#### Collected data ####

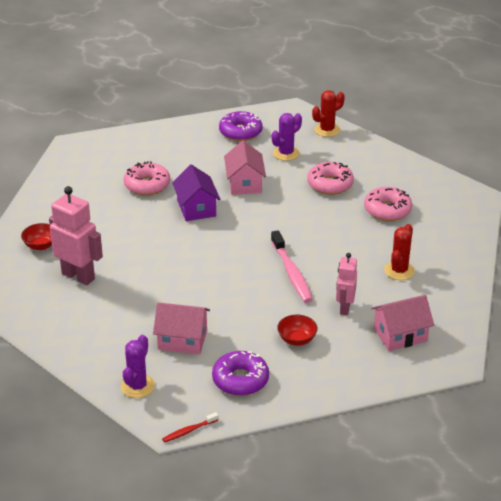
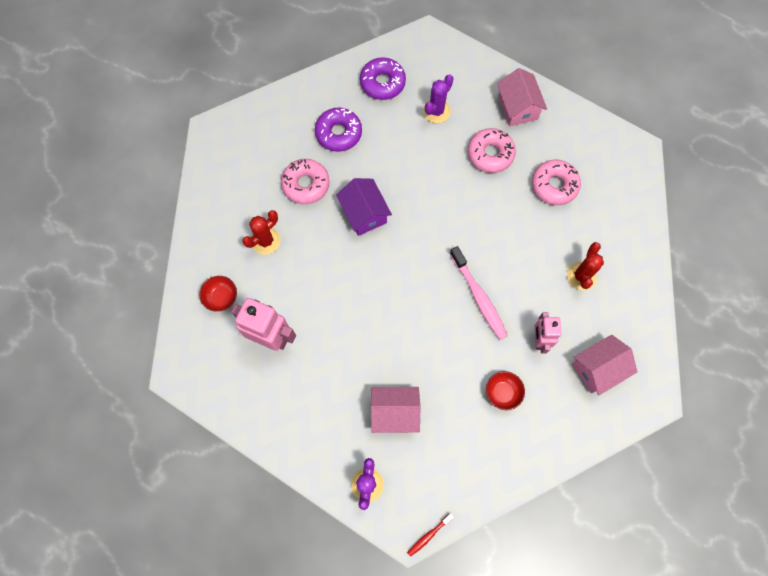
camera: 10 degrees left, 35 degrees up
(240, 380) = (461, 458): purple donut -> purple donut (338, 133)
(244, 183) = (404, 166): pink house -> pink house (517, 107)
(327, 130) = (470, 66): red cactus -> red cactus (266, 241)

####

=== Task to carry out ===
Could you write out the whole listing exactly, skipping every picture?

=== Exercise answer ===
camera: 10 degrees left, 35 degrees up
(240, 380) = (461, 458): purple donut -> purple donut (338, 133)
(244, 183) = (404, 166): pink house -> pink house (517, 107)
(327, 130) = (470, 66): red cactus -> red cactus (266, 241)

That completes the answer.